== Segment start ==

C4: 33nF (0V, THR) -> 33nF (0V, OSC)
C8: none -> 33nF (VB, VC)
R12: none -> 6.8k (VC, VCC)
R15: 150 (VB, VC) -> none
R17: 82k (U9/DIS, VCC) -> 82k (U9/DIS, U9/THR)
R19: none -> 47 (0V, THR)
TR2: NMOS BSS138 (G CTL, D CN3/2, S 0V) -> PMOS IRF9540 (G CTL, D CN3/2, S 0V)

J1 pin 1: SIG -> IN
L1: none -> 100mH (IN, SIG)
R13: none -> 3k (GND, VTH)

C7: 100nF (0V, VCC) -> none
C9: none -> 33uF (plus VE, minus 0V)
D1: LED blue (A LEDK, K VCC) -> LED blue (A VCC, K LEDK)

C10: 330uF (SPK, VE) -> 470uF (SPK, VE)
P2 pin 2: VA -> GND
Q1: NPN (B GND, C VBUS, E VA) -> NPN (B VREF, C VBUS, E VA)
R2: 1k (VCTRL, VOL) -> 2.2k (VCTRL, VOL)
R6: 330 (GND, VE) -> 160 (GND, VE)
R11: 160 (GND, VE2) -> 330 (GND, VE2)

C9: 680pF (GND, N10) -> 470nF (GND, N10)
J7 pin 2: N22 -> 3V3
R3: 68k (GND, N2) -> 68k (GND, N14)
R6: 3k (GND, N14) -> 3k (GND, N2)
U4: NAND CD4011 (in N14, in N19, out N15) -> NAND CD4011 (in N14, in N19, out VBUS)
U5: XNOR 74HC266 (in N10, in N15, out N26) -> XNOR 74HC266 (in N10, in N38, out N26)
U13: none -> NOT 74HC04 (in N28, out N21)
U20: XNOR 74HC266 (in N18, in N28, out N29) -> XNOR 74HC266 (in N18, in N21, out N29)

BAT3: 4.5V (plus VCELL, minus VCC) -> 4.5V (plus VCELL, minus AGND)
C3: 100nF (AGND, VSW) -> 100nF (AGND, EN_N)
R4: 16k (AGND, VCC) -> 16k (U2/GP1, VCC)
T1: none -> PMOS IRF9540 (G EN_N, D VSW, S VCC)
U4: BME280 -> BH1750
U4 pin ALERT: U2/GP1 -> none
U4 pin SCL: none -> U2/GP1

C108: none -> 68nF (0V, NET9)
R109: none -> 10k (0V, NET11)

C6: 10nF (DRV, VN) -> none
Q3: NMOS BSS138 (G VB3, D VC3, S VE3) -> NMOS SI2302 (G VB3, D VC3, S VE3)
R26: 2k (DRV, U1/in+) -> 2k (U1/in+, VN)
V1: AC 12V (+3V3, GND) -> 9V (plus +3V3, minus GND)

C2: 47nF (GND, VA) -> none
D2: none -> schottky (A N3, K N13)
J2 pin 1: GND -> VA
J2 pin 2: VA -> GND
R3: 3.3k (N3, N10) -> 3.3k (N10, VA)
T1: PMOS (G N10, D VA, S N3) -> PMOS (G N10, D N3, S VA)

== Segment end ==

> [TASK STATEMENT]: Your answer must be every line from the listing above that holds the string "VBUS".

> [SOLUTION TO THIS PROBLEM]:
Q1: NPN (B GND, C VBUS, E VA) -> NPN (B VREF, C VBUS, E VA)
U4: NAND CD4011 (in N14, in N19, out N15) -> NAND CD4011 (in N14, in N19, out VBUS)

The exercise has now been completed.